▶ EXERCISE INSTRUCTIONS: Reproduce exactly, and only, the lines below from the one containing "(532, 554) = (229, 264): red" through the one containing "(772, 422) = (899, 570): white".

▶ EXTRACTED ENTRIES:
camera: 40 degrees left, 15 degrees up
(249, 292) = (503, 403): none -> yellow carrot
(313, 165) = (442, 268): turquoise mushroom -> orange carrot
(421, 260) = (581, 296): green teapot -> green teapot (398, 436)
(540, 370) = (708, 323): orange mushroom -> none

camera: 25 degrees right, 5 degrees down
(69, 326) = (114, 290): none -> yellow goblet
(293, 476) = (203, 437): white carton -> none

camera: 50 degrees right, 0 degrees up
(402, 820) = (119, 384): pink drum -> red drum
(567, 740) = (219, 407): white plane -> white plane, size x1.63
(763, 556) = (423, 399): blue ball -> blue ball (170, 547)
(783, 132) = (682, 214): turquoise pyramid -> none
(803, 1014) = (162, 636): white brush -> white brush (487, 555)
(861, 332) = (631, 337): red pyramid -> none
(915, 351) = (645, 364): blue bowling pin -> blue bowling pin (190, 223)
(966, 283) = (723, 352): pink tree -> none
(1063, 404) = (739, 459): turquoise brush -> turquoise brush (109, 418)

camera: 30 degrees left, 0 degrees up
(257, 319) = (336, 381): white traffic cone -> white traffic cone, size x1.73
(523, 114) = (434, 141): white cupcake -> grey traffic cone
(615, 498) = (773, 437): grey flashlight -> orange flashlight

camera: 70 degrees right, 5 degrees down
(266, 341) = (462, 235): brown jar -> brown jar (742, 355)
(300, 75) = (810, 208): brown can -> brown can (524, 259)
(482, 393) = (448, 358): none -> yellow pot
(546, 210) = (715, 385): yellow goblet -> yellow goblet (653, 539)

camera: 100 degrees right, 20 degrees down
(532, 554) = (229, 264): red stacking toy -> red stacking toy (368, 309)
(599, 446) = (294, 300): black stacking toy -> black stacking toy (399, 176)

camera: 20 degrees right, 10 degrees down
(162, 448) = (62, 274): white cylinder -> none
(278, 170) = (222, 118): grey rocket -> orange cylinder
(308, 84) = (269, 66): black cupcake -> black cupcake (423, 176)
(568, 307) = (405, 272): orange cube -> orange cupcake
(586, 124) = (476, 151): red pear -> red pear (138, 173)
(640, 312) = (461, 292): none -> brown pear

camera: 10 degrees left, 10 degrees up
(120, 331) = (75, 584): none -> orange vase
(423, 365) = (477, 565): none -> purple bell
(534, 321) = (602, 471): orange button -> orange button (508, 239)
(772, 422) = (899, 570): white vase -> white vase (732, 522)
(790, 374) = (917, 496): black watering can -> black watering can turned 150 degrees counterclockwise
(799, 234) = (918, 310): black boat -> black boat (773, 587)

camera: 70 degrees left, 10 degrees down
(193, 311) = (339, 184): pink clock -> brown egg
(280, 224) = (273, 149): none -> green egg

▶ SOLUTION:
(532, 554) = (229, 264): red stacking toy -> red stacking toy (368, 309)
(599, 446) = (294, 300): black stacking toy -> black stacking toy (399, 176)

camera: 20 degrees right, 10 degrees down
(162, 448) = (62, 274): white cylinder -> none
(278, 170) = (222, 118): grey rocket -> orange cylinder
(308, 84) = (269, 66): black cupcake -> black cupcake (423, 176)
(568, 307) = (405, 272): orange cube -> orange cupcake
(586, 124) = (476, 151): red pear -> red pear (138, 173)
(640, 312) = (461, 292): none -> brown pear

camera: 10 degrees left, 10 degrees up
(120, 331) = (75, 584): none -> orange vase
(423, 365) = (477, 565): none -> purple bell
(534, 321) = (602, 471): orange button -> orange button (508, 239)
(772, 422) = (899, 570): white vase -> white vase (732, 522)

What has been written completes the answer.